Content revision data

┄┄┄┄┄┄

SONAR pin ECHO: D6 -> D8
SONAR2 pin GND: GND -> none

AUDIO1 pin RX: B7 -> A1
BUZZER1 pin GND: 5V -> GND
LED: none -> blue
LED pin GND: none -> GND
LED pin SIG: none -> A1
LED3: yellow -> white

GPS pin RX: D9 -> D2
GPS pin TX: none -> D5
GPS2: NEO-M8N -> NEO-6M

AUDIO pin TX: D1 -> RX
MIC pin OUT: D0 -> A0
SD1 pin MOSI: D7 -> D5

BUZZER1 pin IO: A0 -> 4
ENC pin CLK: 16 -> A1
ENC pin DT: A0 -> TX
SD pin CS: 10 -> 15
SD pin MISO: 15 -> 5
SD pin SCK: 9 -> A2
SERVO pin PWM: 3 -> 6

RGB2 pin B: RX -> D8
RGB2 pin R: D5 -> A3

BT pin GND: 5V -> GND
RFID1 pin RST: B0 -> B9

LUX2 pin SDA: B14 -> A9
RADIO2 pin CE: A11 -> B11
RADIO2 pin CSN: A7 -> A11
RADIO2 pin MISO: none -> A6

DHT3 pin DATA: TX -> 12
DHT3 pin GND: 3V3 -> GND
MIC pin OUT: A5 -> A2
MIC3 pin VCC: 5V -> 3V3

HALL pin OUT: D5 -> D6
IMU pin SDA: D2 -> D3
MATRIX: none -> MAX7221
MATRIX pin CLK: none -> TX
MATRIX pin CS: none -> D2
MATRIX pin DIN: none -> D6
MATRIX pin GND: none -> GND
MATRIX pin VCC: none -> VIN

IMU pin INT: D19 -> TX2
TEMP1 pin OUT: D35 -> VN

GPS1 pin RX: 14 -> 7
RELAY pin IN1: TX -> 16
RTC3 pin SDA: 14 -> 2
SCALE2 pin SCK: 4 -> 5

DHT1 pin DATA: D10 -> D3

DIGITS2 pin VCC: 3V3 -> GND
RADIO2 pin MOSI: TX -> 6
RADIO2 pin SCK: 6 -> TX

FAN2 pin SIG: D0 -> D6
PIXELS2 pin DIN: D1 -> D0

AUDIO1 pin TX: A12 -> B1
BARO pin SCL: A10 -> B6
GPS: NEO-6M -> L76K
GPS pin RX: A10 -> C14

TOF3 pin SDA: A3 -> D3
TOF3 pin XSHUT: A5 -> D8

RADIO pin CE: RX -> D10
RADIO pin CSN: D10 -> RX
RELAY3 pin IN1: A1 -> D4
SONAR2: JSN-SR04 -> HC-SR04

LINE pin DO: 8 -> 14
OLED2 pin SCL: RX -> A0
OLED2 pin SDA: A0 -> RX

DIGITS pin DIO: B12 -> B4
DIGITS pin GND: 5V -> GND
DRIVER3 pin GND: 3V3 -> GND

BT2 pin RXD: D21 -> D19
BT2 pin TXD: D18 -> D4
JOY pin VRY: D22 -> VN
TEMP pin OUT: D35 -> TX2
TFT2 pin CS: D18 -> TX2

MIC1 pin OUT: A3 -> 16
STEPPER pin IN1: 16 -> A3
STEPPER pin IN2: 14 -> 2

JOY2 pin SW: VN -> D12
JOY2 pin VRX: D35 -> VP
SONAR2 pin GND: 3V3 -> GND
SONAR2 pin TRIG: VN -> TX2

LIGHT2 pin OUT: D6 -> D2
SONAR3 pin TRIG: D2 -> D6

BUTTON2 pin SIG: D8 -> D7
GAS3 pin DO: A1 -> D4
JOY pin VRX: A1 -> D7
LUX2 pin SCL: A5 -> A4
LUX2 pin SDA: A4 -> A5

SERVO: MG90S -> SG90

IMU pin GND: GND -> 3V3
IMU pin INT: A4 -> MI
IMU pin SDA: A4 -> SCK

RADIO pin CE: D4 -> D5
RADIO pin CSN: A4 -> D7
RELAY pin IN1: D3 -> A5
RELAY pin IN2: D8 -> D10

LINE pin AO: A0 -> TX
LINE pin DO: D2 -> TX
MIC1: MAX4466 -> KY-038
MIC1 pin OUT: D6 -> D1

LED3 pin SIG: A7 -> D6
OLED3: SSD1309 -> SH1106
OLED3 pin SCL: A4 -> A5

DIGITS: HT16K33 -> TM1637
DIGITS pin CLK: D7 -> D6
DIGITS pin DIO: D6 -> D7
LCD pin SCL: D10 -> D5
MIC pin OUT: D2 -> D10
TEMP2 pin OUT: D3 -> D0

┄┄┄┄┄┄

DESCRIPTION OF THE TASK
Only a number is asked for here: the count of lines in the records that hold "MISO".

ANSWER SPACE
2